**Action item:** The whole listing is to be restated word for word with no images.

**Source data:**
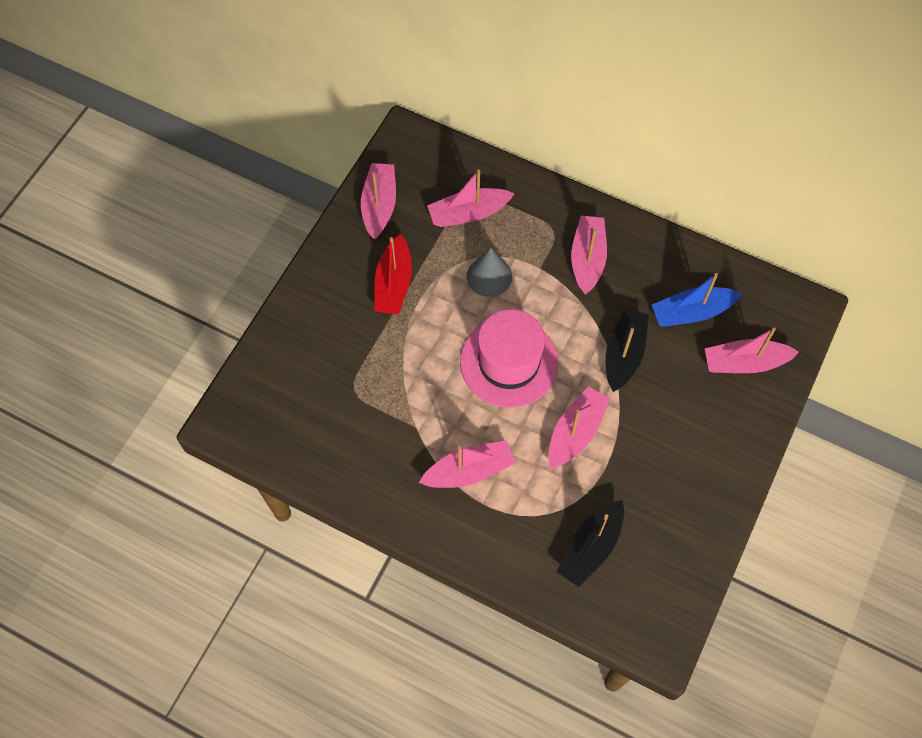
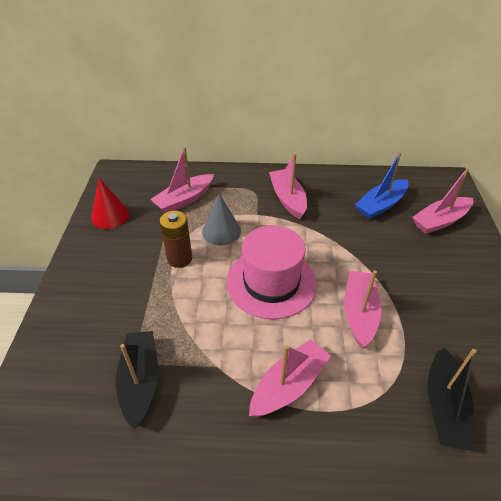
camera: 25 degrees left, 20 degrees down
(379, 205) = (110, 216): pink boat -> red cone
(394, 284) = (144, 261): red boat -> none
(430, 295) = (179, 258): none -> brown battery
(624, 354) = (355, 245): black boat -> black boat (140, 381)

**Written answer:**
camera: 25 degrees left, 20 degrees down
(379, 205) = (110, 216): pink boat -> red cone
(394, 284) = (144, 261): red boat -> none
(430, 295) = (179, 258): none -> brown battery
(624, 354) = (355, 245): black boat -> black boat (140, 381)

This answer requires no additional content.